= Records supplied =
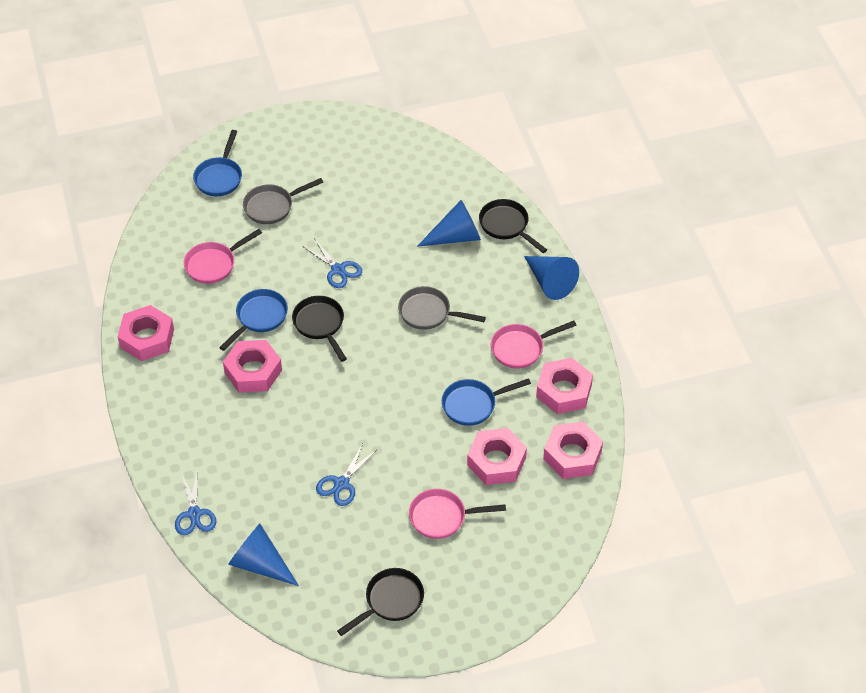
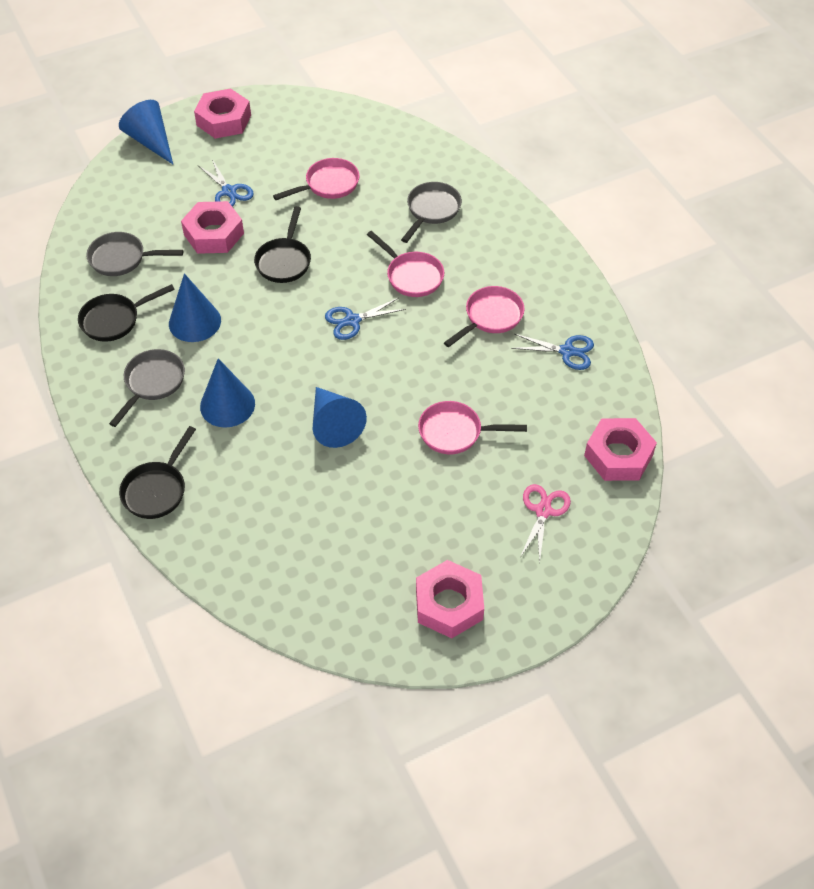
blue cone: 3 -> 4
blue pan: 3 -> 0
grey pan: 2 -> 3
pink nut: 5 -> 4
pink pan: 3 -> 4
pink scissors: 0 -> 1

= Exercise aim =
From the line containing "blue pan: 3 -> 0" to the last line of the listing, write everything out exactly. Nothing outside that stretch belongs.

= Answer box =
blue pan: 3 -> 0
grey pan: 2 -> 3
pink nut: 5 -> 4
pink pan: 3 -> 4
pink scissors: 0 -> 1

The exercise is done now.